What you will do: Determine how many lines below contain the string "carrot" and give that number without anything else.

Supplied information:
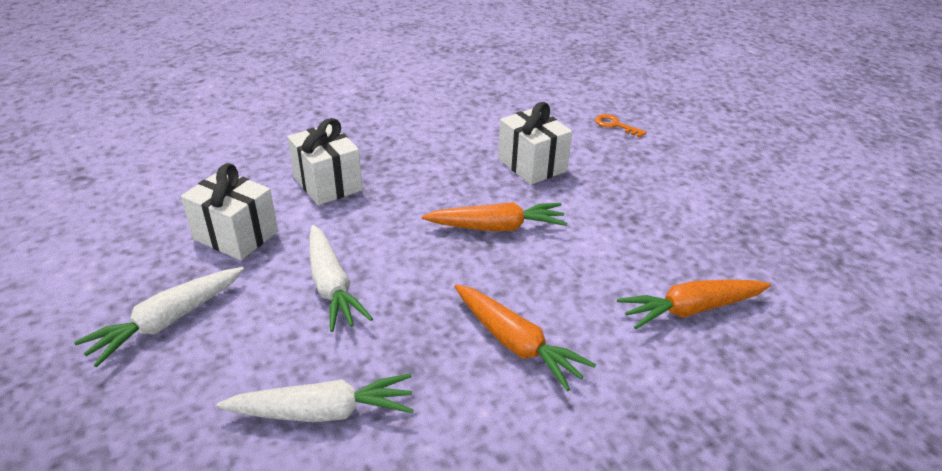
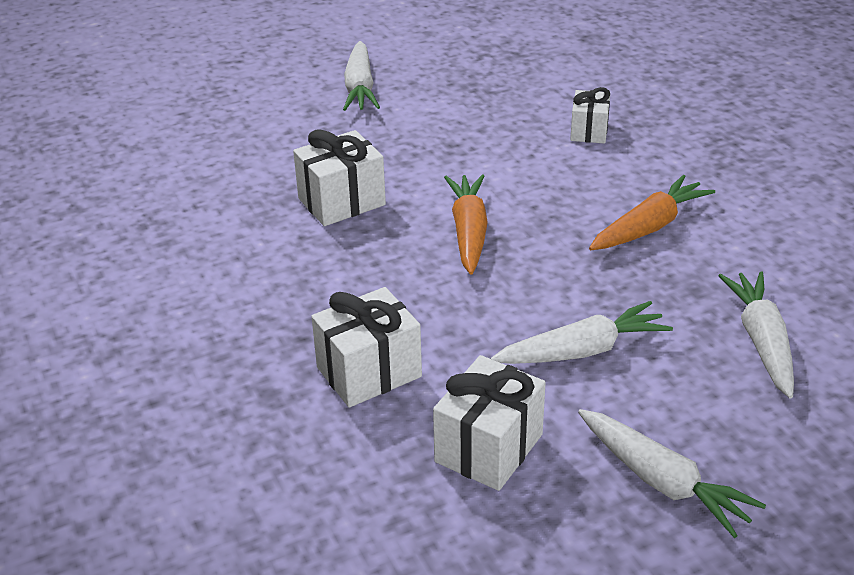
camera: 85 degrees left, 0 degrees up
(615, 125) = (259, 136): orange key -> none
(691, 309) = (589, 131): orange carrot -> white gift
(713, 167) = (360, 87): none -> white carrot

Exercise result: 2